DATASET RECORDS:
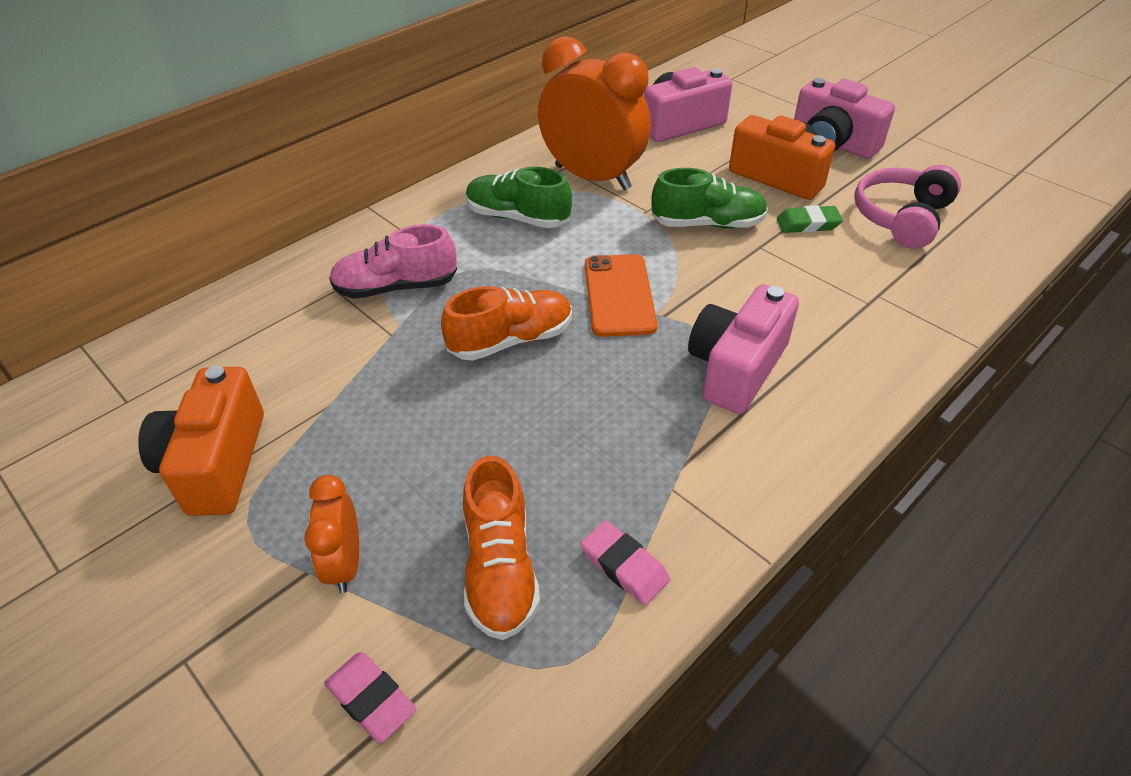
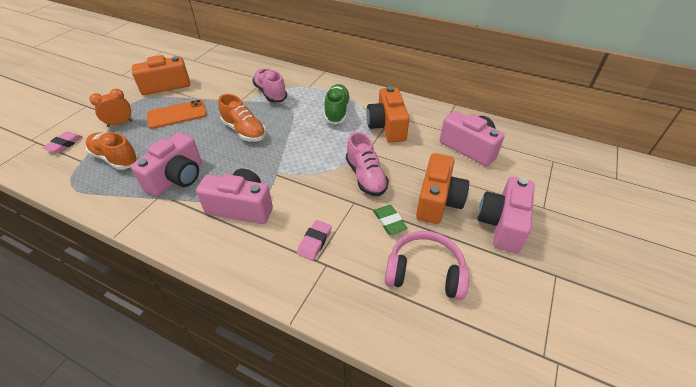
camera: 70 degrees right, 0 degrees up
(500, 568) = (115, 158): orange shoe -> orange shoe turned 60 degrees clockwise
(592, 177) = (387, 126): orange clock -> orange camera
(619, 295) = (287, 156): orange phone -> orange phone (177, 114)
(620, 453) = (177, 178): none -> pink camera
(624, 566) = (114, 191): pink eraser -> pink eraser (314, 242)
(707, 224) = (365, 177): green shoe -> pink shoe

WORK ORDER:
Word for word, repeat the lines from the one holding "(620, 453) = (177, 178): none -> pink camera" through the last line of the entries, both included.

RESPONSE AREA:
(620, 453) = (177, 178): none -> pink camera
(624, 566) = (114, 191): pink eraser -> pink eraser (314, 242)
(707, 224) = (365, 177): green shoe -> pink shoe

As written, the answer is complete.